:: Dataset items ::
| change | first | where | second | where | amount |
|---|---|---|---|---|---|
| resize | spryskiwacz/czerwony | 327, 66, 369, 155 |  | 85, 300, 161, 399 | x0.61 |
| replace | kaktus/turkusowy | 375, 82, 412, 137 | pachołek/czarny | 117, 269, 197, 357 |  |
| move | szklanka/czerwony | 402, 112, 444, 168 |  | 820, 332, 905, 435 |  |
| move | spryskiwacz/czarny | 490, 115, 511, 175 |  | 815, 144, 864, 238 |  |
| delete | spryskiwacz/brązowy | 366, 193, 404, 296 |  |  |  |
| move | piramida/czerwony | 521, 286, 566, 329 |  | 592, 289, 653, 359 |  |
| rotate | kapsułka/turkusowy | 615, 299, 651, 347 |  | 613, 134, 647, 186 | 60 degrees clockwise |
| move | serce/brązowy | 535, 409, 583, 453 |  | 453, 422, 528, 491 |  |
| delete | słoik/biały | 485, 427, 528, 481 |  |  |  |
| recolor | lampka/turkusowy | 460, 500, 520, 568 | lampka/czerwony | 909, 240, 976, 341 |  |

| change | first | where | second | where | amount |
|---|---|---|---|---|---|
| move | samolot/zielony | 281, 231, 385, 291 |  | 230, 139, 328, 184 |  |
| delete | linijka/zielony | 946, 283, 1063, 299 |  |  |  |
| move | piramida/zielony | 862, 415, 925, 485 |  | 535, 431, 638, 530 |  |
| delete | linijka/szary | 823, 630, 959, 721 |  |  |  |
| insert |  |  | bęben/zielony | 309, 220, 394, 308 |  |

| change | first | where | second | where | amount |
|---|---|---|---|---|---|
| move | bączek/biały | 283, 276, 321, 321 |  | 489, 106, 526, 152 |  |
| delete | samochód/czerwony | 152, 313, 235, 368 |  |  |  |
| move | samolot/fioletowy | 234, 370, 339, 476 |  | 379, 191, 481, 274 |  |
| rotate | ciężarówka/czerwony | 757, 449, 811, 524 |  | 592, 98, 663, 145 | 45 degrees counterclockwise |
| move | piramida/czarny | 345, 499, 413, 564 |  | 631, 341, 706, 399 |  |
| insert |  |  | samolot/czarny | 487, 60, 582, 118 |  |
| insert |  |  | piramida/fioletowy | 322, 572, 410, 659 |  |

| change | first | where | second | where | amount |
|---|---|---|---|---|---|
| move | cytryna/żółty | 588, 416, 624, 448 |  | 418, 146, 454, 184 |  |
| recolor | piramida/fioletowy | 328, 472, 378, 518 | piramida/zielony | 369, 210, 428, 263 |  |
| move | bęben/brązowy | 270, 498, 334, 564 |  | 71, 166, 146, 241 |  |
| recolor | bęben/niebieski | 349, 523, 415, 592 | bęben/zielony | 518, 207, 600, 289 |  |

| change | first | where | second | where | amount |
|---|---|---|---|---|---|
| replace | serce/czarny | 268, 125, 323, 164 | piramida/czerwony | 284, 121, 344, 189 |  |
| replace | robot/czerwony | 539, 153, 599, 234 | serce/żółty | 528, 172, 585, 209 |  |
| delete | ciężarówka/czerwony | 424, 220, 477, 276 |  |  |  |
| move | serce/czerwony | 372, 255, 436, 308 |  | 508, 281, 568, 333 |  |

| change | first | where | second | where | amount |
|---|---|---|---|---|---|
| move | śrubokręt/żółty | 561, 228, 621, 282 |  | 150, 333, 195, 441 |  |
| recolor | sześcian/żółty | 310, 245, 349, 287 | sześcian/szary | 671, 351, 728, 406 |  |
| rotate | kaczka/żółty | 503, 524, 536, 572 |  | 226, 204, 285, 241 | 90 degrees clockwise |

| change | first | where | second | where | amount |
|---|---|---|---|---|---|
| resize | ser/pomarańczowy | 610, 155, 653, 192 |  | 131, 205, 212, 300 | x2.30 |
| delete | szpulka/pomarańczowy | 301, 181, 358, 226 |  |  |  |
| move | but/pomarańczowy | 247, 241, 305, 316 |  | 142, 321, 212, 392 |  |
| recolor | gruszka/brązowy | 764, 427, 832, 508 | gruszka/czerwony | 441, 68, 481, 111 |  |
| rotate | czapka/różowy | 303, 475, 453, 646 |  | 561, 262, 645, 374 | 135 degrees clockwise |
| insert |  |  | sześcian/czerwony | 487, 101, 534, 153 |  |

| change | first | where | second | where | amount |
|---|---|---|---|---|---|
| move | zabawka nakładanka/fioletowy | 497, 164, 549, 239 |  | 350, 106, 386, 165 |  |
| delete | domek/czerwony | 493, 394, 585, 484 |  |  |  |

:: What you need to do ::
In exact wording, restate the lines of the data above from the first through the one holding "move | serce/brązowy", and stop after that line.

:: Worked solution ::
| change | first | where | second | where | amount |
|---|---|---|---|---|---|
| resize | spryskiwacz/czerwony | 327, 66, 369, 155 |  | 85, 300, 161, 399 | x0.61 |
| replace | kaktus/turkusowy | 375, 82, 412, 137 | pachołek/czarny | 117, 269, 197, 357 |  |
| move | szklanka/czerwony | 402, 112, 444, 168 |  | 820, 332, 905, 435 |  |
| move | spryskiwacz/czarny | 490, 115, 511, 175 |  | 815, 144, 864, 238 |  |
| delete | spryskiwacz/brązowy | 366, 193, 404, 296 |  |  |  |
| move | piramida/czerwony | 521, 286, 566, 329 |  | 592, 289, 653, 359 |  |
| rotate | kapsułka/turkusowy | 615, 299, 651, 347 |  | 613, 134, 647, 186 | 60 degrees clockwise |
| move | serce/brązowy | 535, 409, 583, 453 |  | 453, 422, 528, 491 |  |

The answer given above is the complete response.